## To-do item
Compute how many lines in the data below contain "none"; answer only with that number.

Collected data
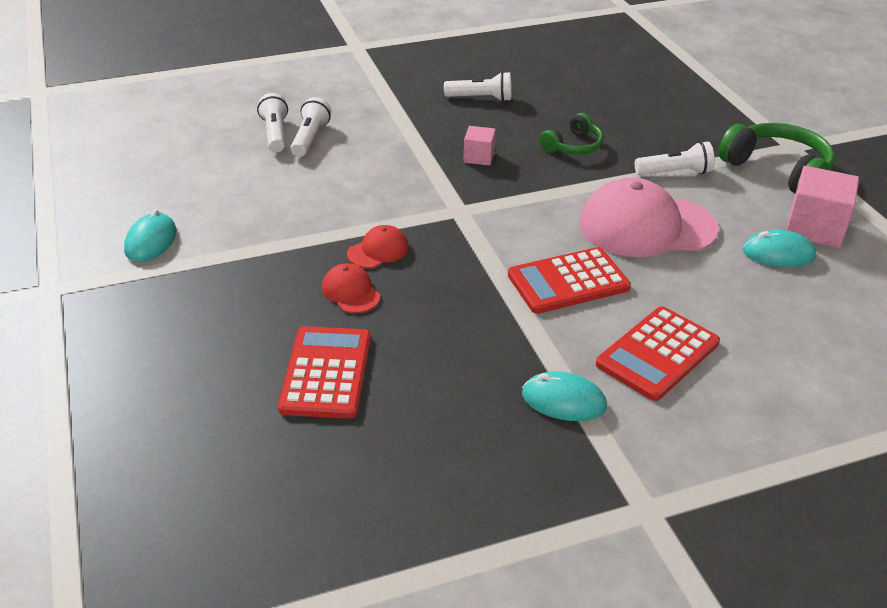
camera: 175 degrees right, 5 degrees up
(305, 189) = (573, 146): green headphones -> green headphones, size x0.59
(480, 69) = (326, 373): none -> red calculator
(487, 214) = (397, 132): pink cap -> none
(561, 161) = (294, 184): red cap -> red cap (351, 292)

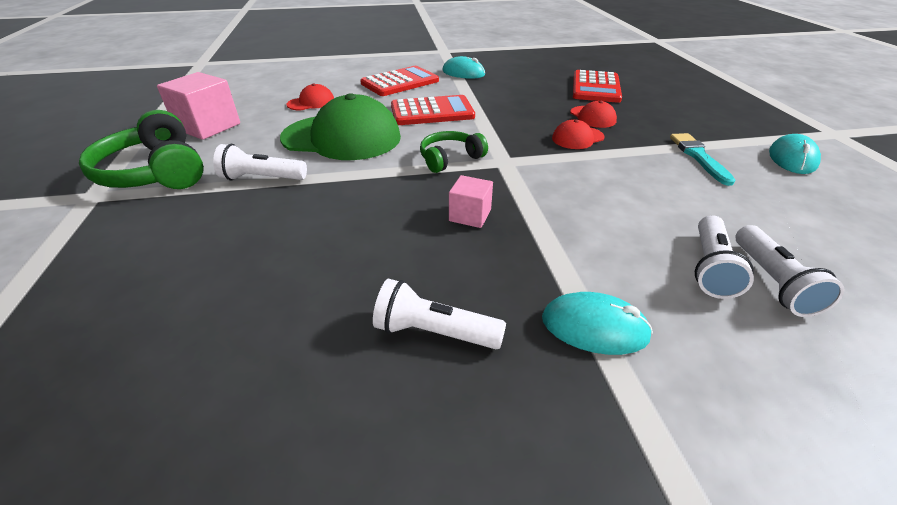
camera: 170 degrees left, 0 degrees up
(252, 234) = (698, 157): none -> turquoise brush
(573, 146) = (344, 220): green headphones -> green headphones (450, 159)
(647, 226) = (342, 137): pink cap -> green cap
(745, 285) = (311, 102): none -> red cap
(778, 253) = (262, 115): turquoise mouse -> turquoise mouse (594, 327)

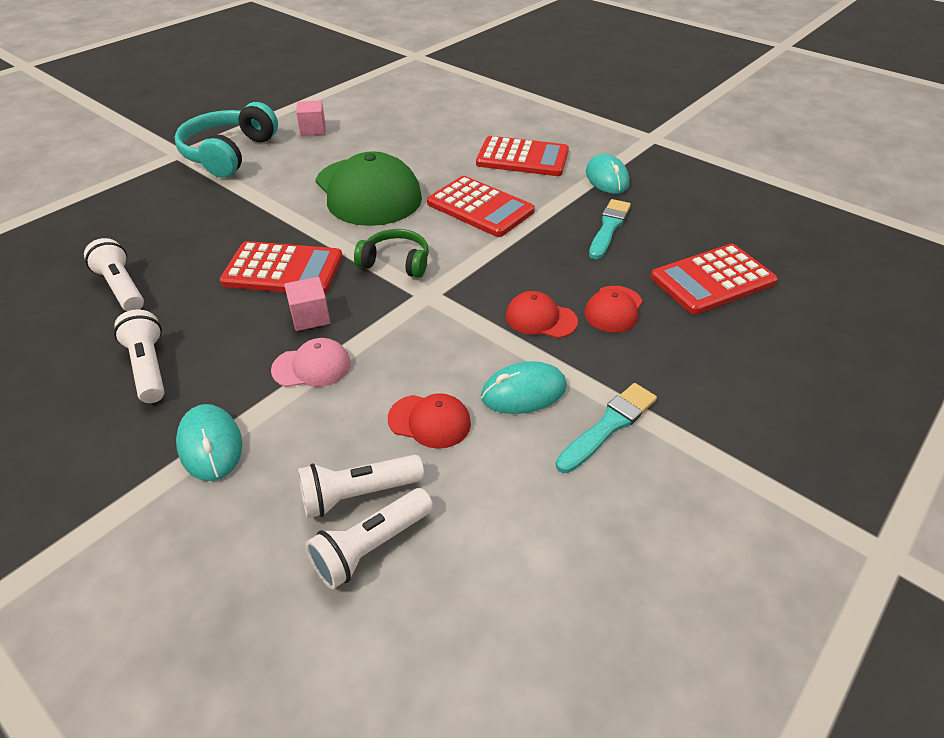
camera: 50 degrees right, 5 degrees up
(155, 172) = (228, 153): green headphones -> turquoise headphones
(208, 126) = (313, 129): pink cube -> pink cube, size x0.57
(262, 178) = (264, 196): white flashlight -> white flashlight (122, 287)
(311, 102) = (412, 142): red cap -> red cap (429, 421)
(386, 206) = (283, 270): none -> red calculator
(513, 90) = (609, 227): none -> turquoise brush
(536, 236) = (312, 367): none -> pink cap
(792, 158) = (715, 516): turquoise mouse -> turquoise mouse (523, 392)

## Task output
7